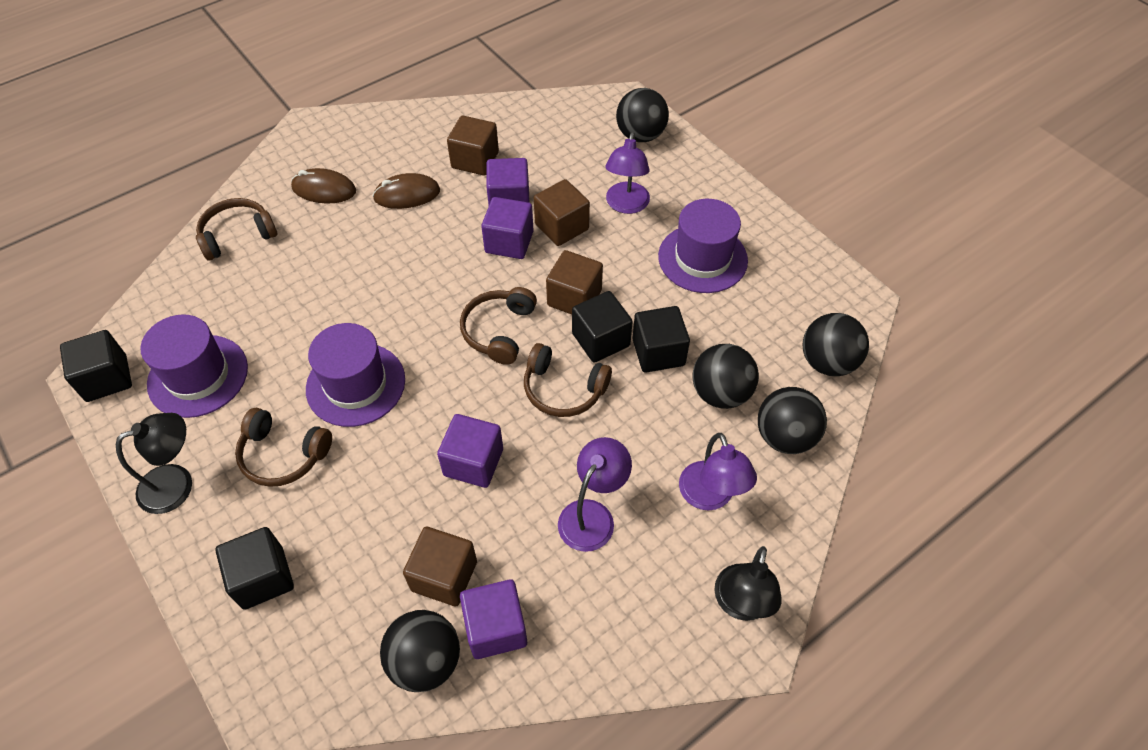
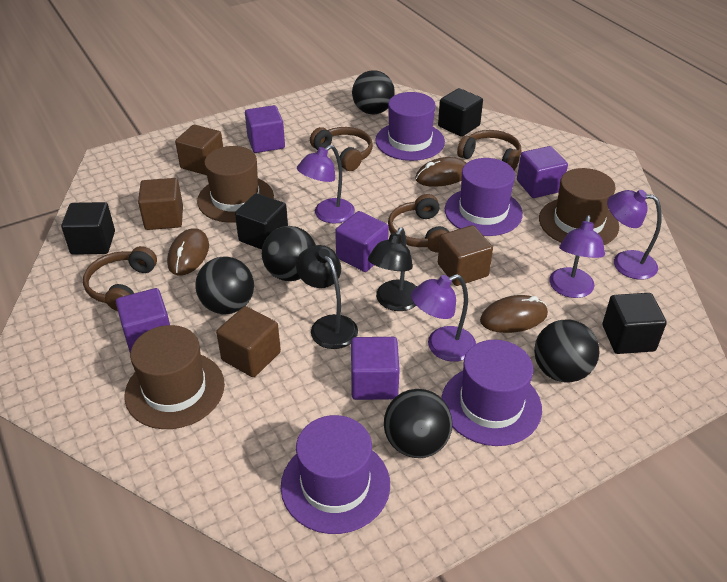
brown hat: 0 -> 3
brown mouse: 2 -> 3
purple cube: 4 -> 5
purple hat: 3 -> 4
purple lamp: 3 -> 4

^^^^

# WHAT YOU ARE ASKED TO DO
Make a copy of each line in the records above that has the word "purple".

# RESPONSE FOR THIS EXERCISE
purple cube: 4 -> 5
purple hat: 3 -> 4
purple lamp: 3 -> 4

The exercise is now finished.